### Data segment
★ ★ ★ ★ ★
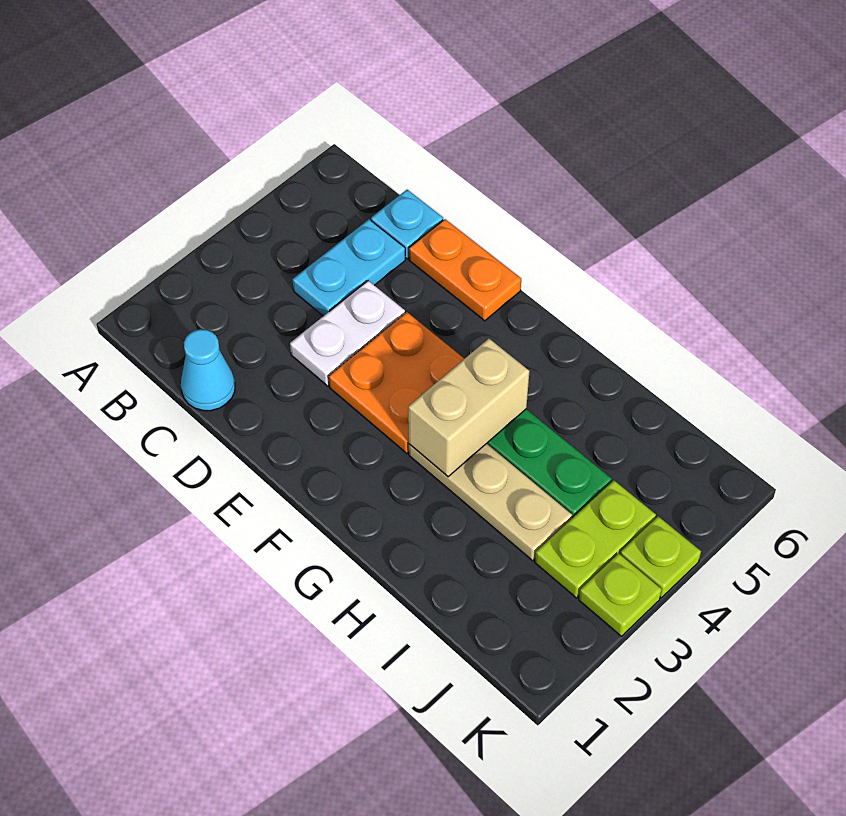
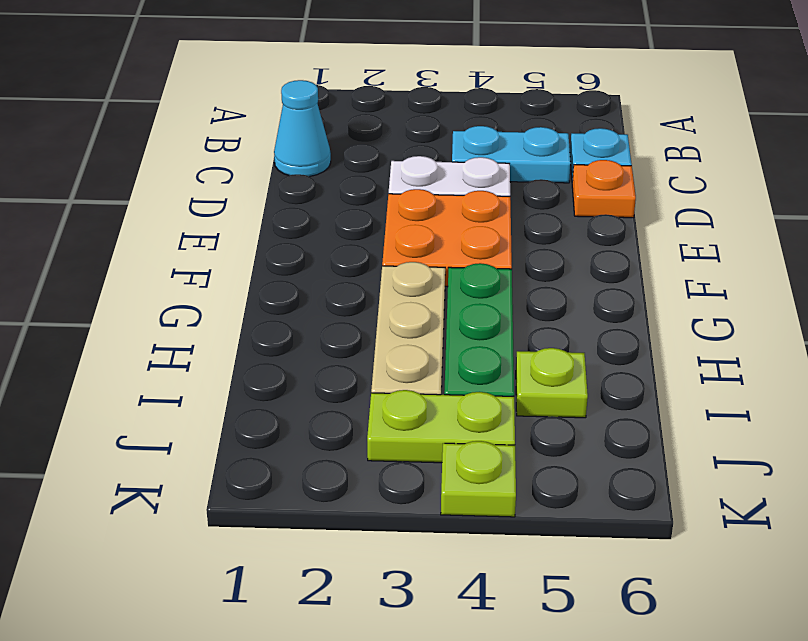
orange plate D6:E6 level 1 -> orange plate D6 level 1
tan brick G3:G4 level 2 -> none
lime plate K3 level 1 -> lime plate I5 level 1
★ ★ ★ ★ ★
### Problem to work on
Go through the data and return each line where the word "plate" appears.

### Response below
orange plate D6:E6 level 1 -> orange plate D6 level 1
lime plate K3 level 1 -> lime plate I5 level 1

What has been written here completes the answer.